WHAT TO WORK ON
Format the lines below as a numbered list, skipping any blank lines and omitting the pictures.

INFORMATION GIVEN

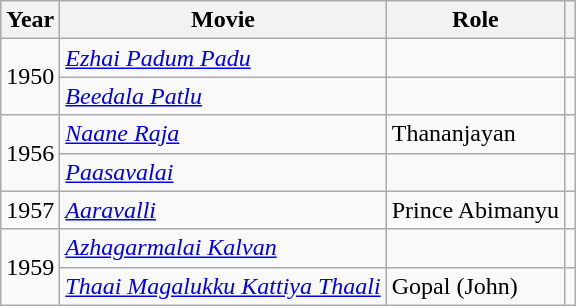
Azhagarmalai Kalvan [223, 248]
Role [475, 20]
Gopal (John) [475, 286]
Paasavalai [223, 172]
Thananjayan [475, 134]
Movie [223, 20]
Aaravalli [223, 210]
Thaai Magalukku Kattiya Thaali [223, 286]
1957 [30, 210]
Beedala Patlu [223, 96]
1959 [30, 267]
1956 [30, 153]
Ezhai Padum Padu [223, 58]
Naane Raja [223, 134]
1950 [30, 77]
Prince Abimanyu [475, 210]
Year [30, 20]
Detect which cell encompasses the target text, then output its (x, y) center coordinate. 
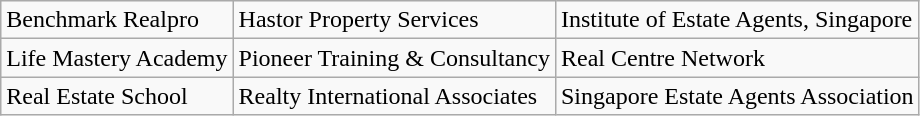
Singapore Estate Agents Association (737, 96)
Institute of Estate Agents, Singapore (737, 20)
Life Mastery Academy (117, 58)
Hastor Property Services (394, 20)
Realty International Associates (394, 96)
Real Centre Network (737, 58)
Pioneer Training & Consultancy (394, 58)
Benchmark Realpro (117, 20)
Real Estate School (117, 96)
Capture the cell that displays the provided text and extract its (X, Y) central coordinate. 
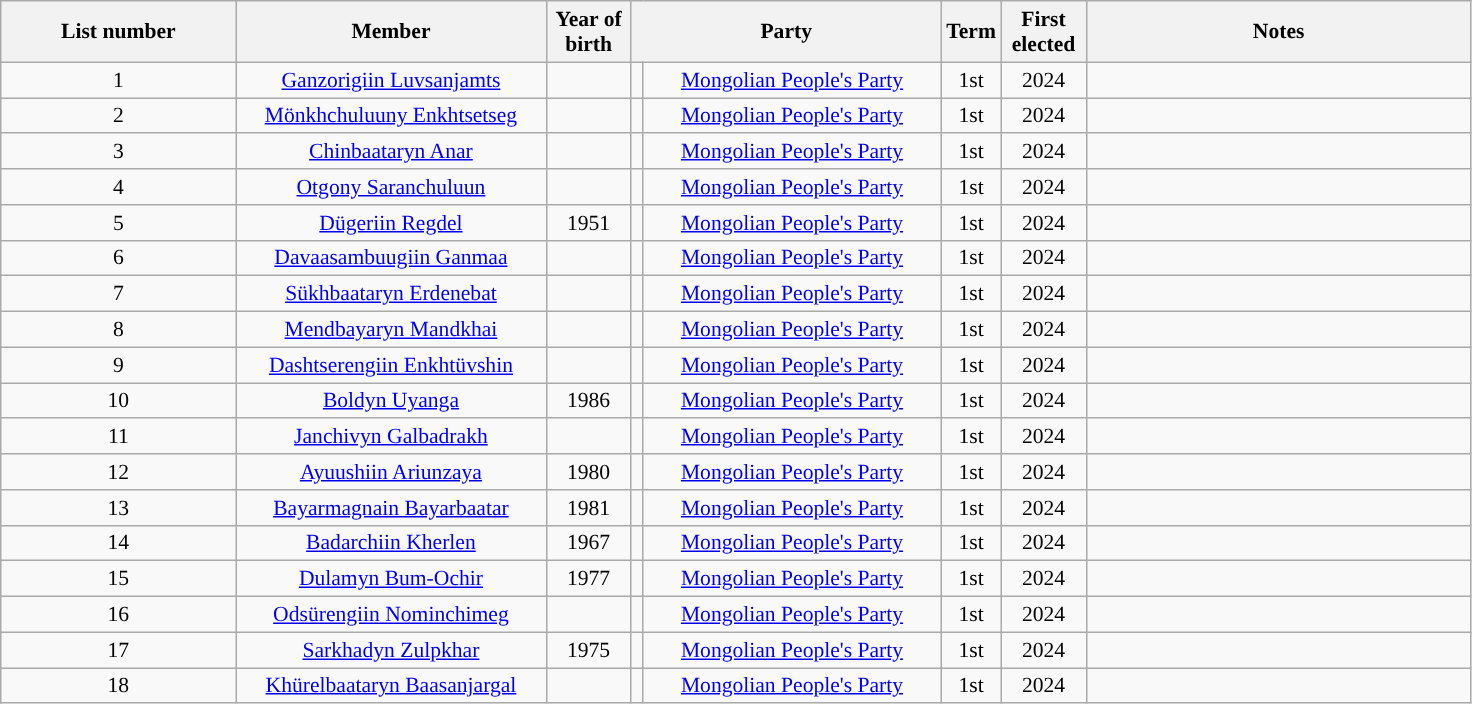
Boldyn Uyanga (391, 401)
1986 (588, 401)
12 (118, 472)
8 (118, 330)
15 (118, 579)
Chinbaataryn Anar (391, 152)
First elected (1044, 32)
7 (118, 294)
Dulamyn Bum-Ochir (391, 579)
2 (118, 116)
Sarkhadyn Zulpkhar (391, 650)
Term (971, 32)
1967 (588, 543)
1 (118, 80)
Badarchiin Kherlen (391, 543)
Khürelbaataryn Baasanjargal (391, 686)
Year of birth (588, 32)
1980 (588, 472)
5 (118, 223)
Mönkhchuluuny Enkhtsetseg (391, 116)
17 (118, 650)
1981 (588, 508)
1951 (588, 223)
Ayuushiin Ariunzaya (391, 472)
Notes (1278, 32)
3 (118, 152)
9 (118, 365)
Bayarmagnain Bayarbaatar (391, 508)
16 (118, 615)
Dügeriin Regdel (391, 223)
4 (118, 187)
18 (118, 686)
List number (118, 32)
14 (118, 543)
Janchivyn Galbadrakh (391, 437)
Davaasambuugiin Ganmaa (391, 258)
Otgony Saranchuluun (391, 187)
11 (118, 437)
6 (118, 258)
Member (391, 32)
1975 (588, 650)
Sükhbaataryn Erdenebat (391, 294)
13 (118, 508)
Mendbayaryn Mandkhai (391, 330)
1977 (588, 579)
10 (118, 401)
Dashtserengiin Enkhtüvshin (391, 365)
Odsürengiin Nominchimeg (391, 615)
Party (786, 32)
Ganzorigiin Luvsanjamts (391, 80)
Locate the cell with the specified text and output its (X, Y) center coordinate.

FULL ANSWER
1. Azhagarmalai Kalvan [223, 248]
2. Role [475, 20]
3. Gopal (John) [475, 286]
4. Paasavalai [223, 172]
5. Thananjayan [475, 134]
6. Movie [223, 20]
7. Aaravalli [223, 210]
8. Thaai Magalukku Kattiya Thaali [223, 286]
9. 1957 [30, 210]
10. Beedala Patlu [223, 96]
11. 1959 [30, 267]
12. 1956 [30, 153]
13. Ezhai Padum Padu [223, 58]
14. Naane Raja [223, 134]
15. 1950 [30, 77]
16. Prince Abimanyu [475, 210]
17. Year [30, 20]
18. Detect which cell encompasses the target text, then output its (x, y) center coordinate. 
19. Singapore Estate Agents Association (737, 96)
20. Institute of Estate Agents, Singapore (737, 20)
21. Life Mastery Academy (117, 58)
22. Hastor Property Services (394, 20)
23. Realty International Associates (394, 96)
24. Real Centre Network (737, 58)
25. Pioneer Training & Consultancy (394, 58)
26. Benchmark Realpro (117, 20)
27. Real Estate School (117, 96)
28. Capture the cell that displays the provided text and extract its (X, Y) central coordinate. 
29. Boldyn Uyanga (391, 401)
30. 1986 (588, 401)
31. 12 (118, 472)
32. 8 (118, 330)
33. 15 (118, 579)
34. Chinbaataryn Anar (391, 152)
35. First elected (1044, 32)
36. 7 (118, 294)
37. Dulamyn Bum-Ochir (391, 579)
38. 2 (118, 116)
39. Sarkhadyn Zulpkhar (391, 650)
40. Term (971, 32)
41. 1967 (588, 543)
42. 1 (118, 80)
43. Badarchiin Kherlen (391, 543)
44. Khürelbaataryn Baasanjargal (391, 686)
45. Year of birth (588, 32)
46. 1980 (588, 472)
47. 5 (118, 223)
48. Mönkhchuluuny Enkhtsetseg (391, 116)
49. 17 (118, 650)
50. 1981 (588, 508)
51. 1951 (588, 223)
52. Ayuushiin Ariunzaya (391, 472)
53. Notes (1278, 32)
54. 3 (118, 152)
55. 9 (118, 365)
56. Bayarmagnain Bayarbaatar (391, 508)
57. 16 (118, 615)
58. Dügeriin Regdel (391, 223)
59. 4 (118, 187)
60. 18 (118, 686)
61. List number (118, 32)
62. 14 (118, 543)
63. Janchivyn Galbadrakh (391, 437)
64. Davaasambuugiin Ganmaa (391, 258)
65. Otgony Saranchuluun (391, 187)
66. 11 (118, 437)
67. 6 (118, 258)
68. Member (391, 32)
69. 1975 (588, 650)
70. Sükhbaataryn Erdenebat (391, 294)
71. 13 (118, 508)
72. Mendbayaryn Mandkhai (391, 330)
73. 1977 (588, 579)
74. 10 (118, 401)
75. Dashtserengiin Enkhtüvshin (391, 365)
76. Odsürengiin Nominchimeg (391, 615)
77. Party (786, 32)
78. Ganzorigiin Luvsanjamts (391, 80)
79. Locate the cell with the specified text and output its (X, Y) center coordinate.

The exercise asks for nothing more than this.